▼

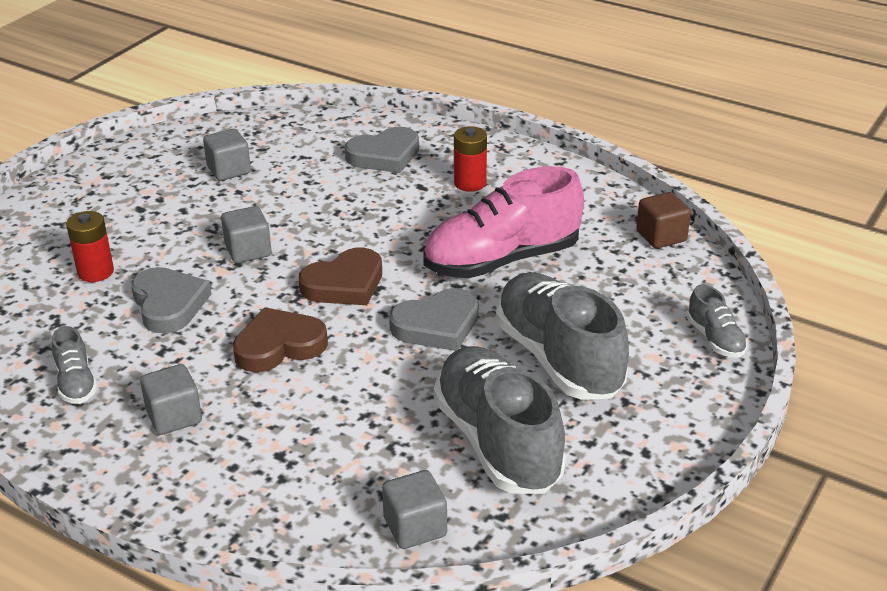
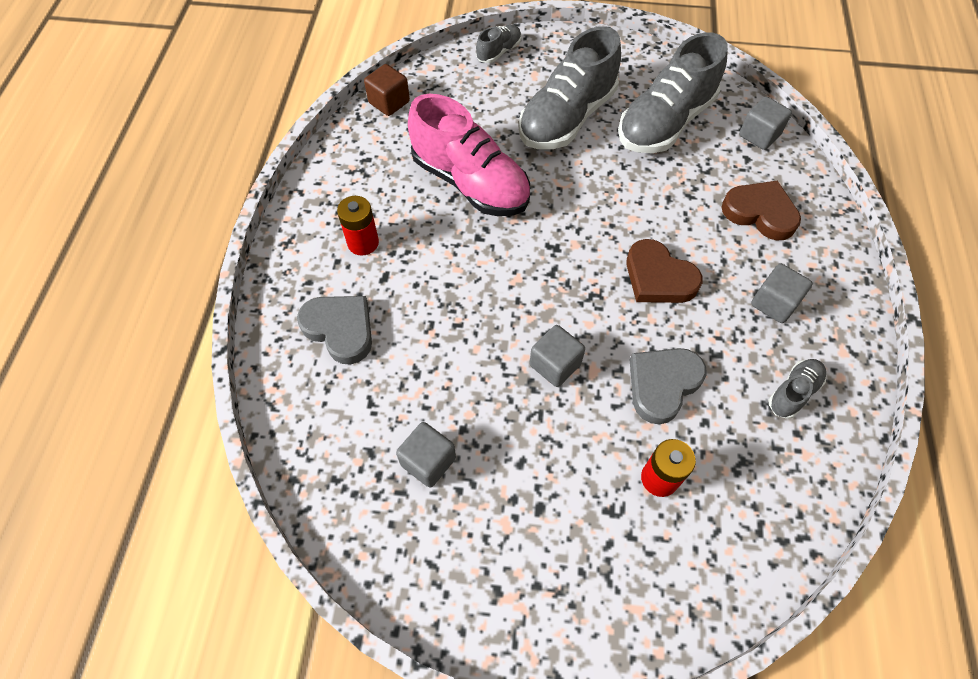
camera: 115 degrees left, 25 degrees up
(344, 284) = (559, 270): brown heart -> brown heart (760, 213)
(437, 325) = (573, 192): grey heart -> none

▲

■ **Task requirements**:
Could you give the listing above again word for word, without any pictures?

■ **Task answer**:
camera: 115 degrees left, 25 degrees up
(344, 284) = (559, 270): brown heart -> brown heart (760, 213)
(437, 325) = (573, 192): grey heart -> none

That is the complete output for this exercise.